TASK:
Write out, word for word, every line in the data below from the one containing "gone: pocket torch in golden (561 113 46 45)" to the one containing "swapped: dice in", both of them included.

Object matching data
=====

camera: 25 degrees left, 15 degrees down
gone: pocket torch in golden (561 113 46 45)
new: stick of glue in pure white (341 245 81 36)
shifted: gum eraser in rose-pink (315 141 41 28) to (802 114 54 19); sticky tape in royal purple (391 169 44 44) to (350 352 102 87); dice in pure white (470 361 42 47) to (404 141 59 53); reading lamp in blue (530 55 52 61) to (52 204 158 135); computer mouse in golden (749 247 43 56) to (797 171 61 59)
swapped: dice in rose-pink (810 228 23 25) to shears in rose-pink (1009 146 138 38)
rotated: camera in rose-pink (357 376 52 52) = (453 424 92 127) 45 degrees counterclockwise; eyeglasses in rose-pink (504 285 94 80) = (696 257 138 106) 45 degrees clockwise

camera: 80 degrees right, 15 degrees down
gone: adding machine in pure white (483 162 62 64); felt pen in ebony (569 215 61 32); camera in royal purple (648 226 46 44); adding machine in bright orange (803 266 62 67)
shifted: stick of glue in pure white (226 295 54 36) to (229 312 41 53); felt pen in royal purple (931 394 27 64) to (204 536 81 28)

=====

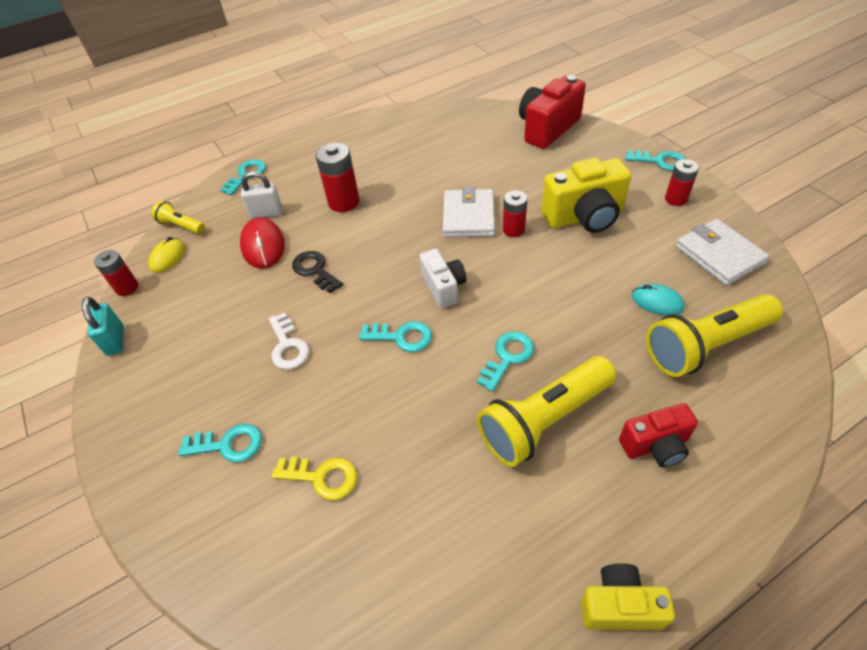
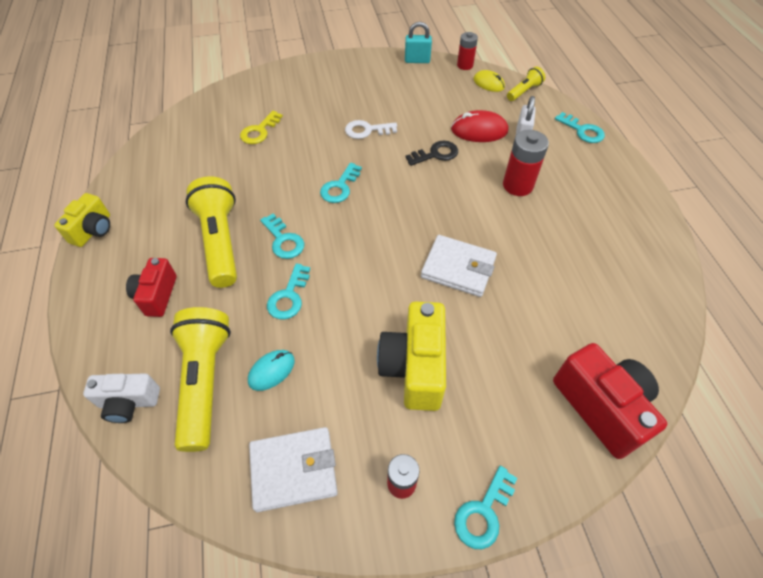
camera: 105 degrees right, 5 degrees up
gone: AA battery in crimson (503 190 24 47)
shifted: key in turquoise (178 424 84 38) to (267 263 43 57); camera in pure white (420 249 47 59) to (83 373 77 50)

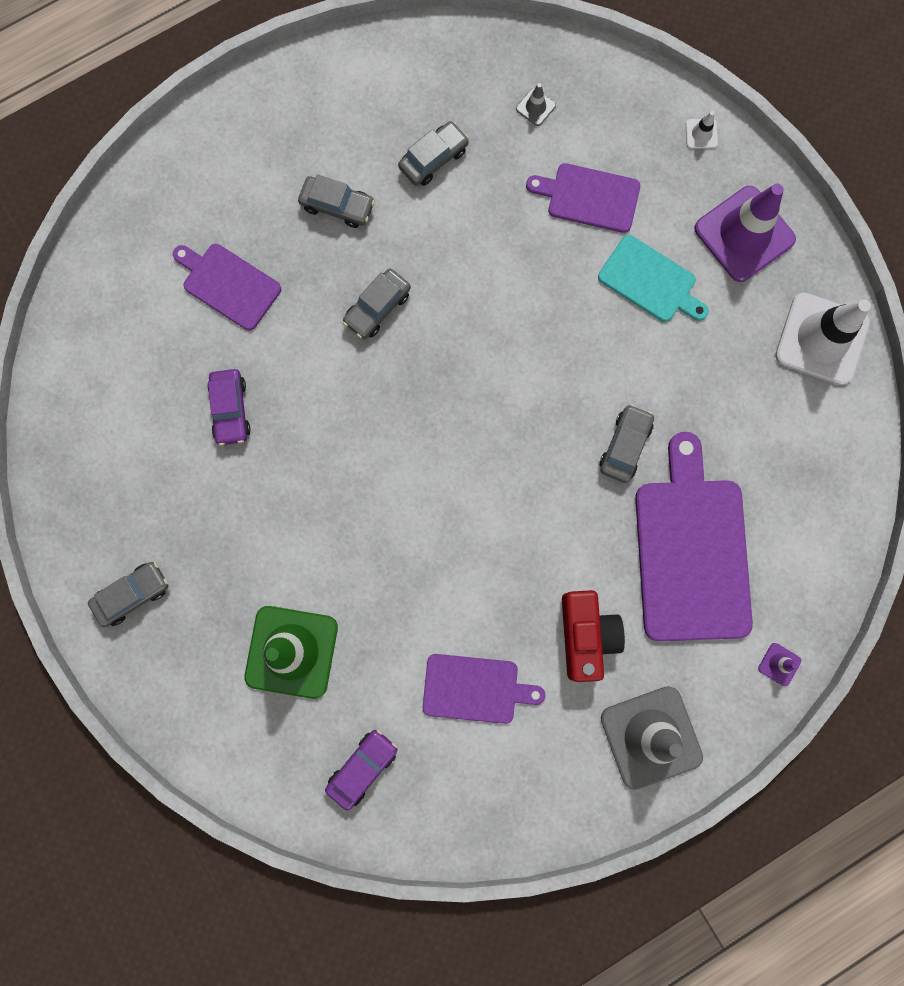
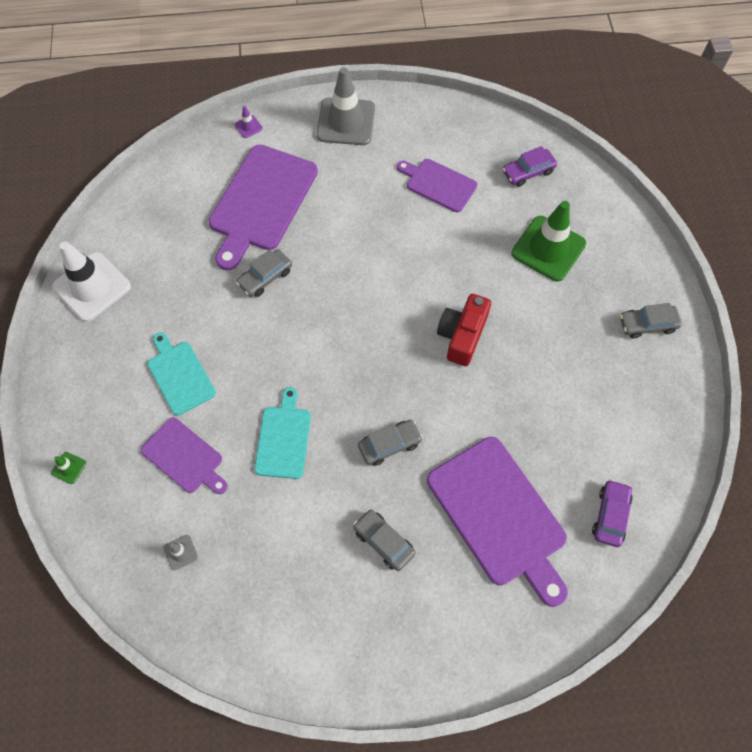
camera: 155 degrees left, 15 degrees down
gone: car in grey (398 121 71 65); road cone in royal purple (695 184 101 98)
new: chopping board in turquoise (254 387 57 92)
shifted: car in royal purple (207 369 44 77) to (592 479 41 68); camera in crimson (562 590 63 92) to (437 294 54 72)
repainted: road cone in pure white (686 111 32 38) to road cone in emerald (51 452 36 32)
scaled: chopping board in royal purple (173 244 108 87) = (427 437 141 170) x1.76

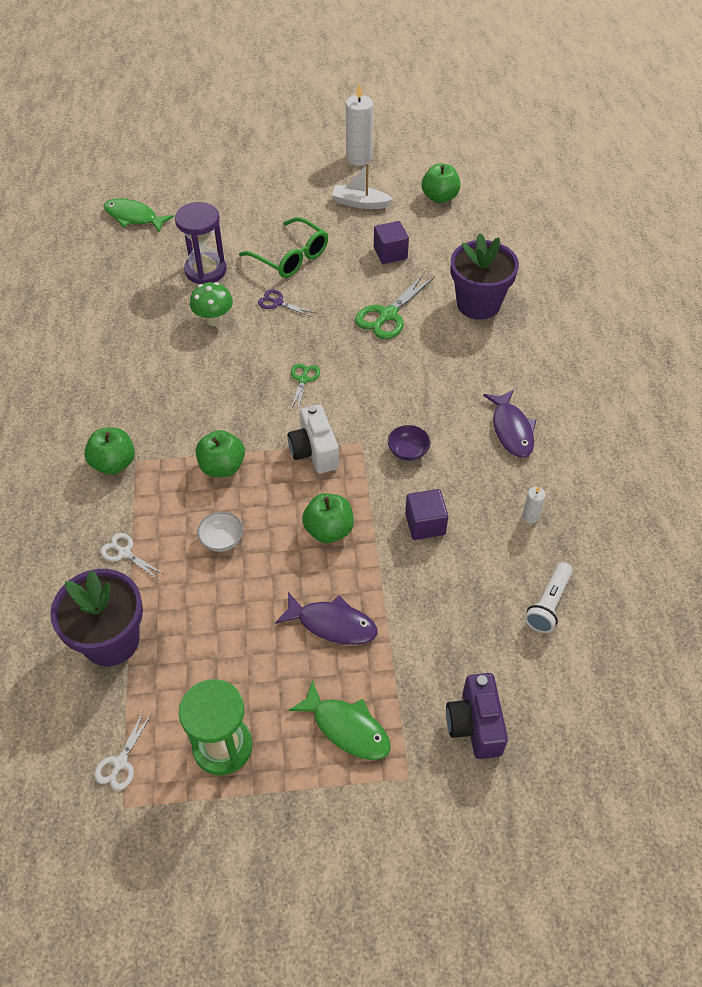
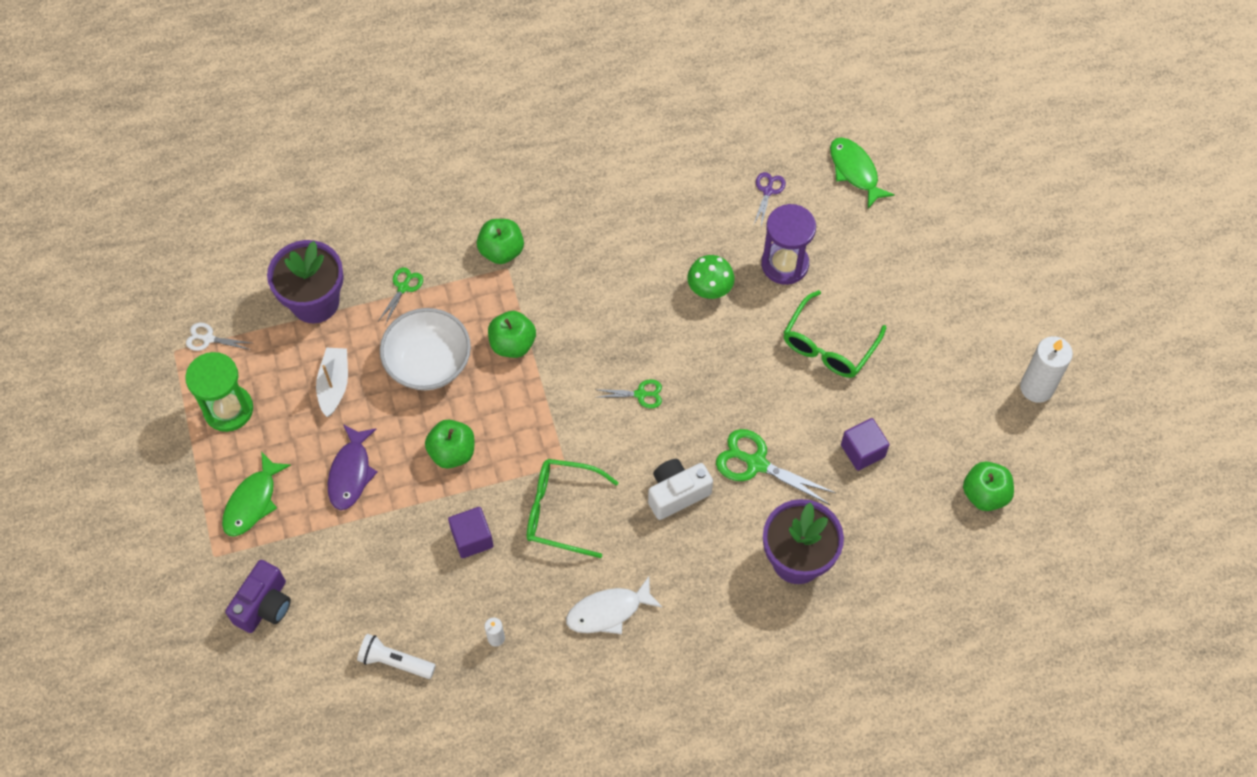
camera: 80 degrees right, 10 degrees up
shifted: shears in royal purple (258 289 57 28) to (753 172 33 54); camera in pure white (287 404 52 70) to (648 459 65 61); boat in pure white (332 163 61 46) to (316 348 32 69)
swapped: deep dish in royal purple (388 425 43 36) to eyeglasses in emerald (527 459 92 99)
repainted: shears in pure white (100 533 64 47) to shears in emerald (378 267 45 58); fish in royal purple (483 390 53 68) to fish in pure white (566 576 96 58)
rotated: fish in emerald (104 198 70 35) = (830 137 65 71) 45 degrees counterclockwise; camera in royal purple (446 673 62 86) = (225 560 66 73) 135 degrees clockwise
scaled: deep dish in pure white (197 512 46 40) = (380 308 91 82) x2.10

=====

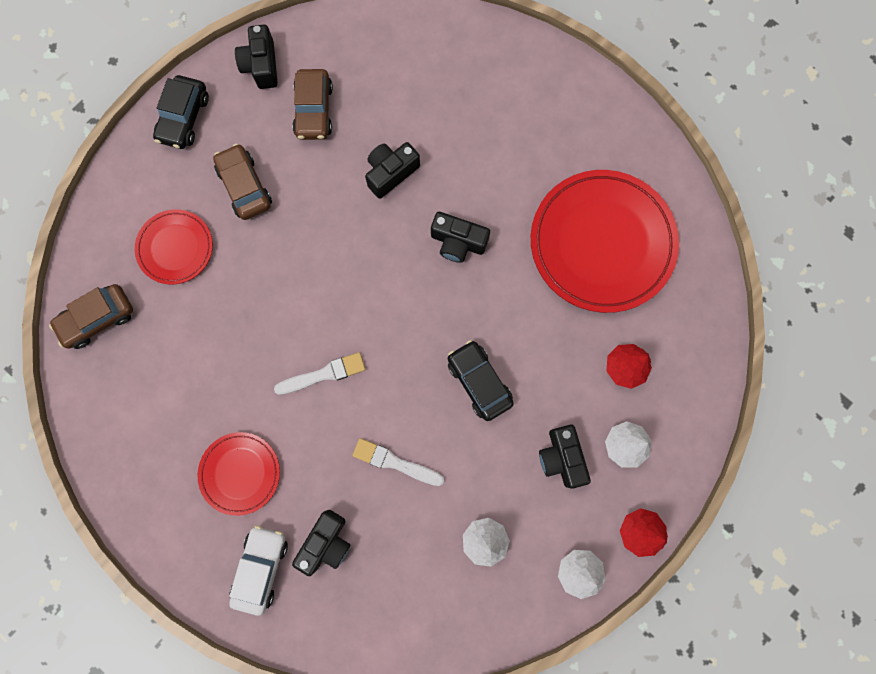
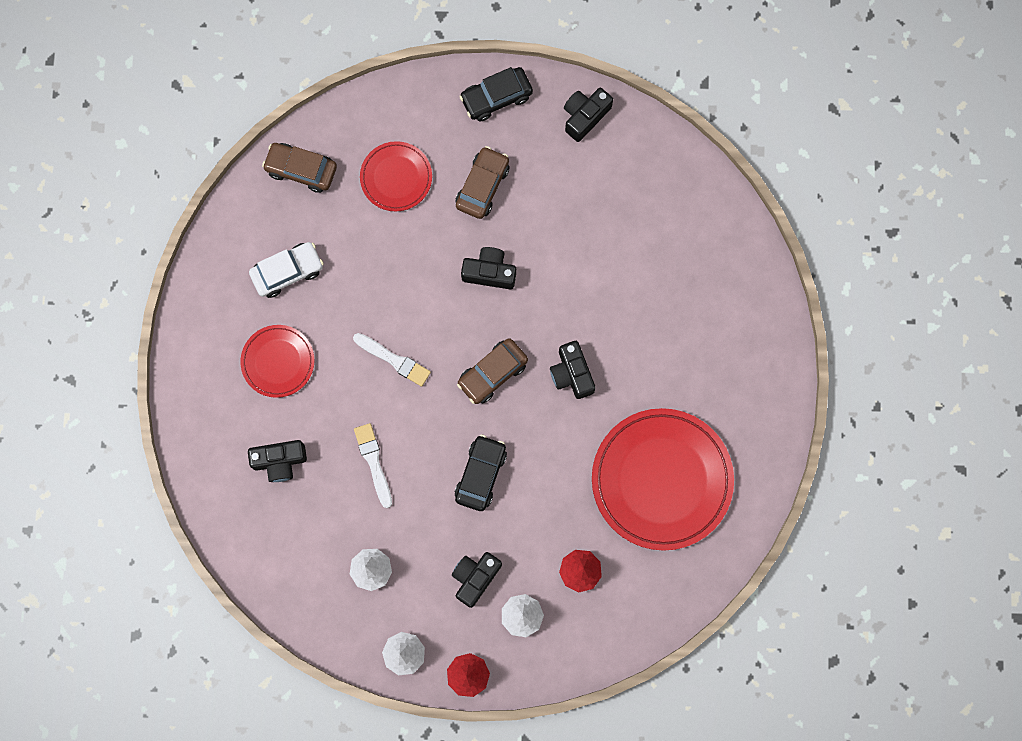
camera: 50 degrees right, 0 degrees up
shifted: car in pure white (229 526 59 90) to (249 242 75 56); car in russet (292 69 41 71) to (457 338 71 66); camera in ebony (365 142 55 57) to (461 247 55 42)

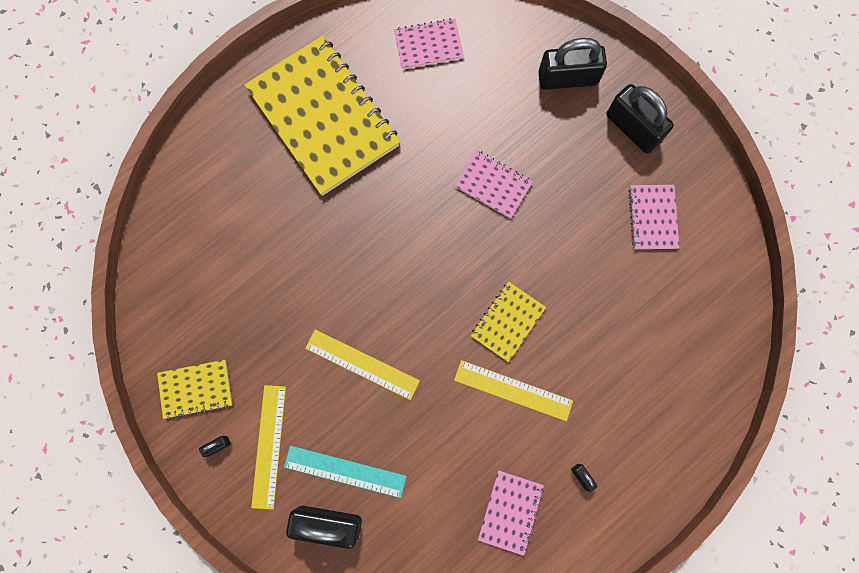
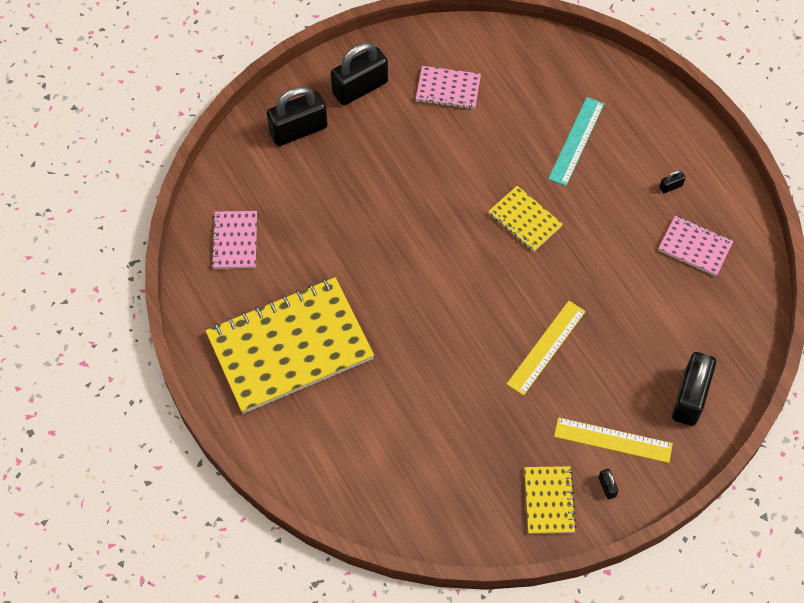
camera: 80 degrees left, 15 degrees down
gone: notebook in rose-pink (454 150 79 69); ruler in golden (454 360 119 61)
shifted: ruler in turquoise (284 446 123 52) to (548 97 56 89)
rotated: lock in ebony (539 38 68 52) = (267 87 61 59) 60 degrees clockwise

=====

ANSWER SECTION:
gone: pocket torch in golden (561 113 46 45)
new: stick of glue in pure white (341 245 81 36)
shifted: gum eraser in rose-pink (315 141 41 28) to (802 114 54 19); sticky tape in royal purple (391 169 44 44) to (350 352 102 87); dice in pure white (470 361 42 47) to (404 141 59 53); reading lamp in blue (530 55 52 61) to (52 204 158 135); computer mouse in golden (749 247 43 56) to (797 171 61 59)
swapped: dice in rose-pink (810 228 23 25) to shears in rose-pink (1009 146 138 38)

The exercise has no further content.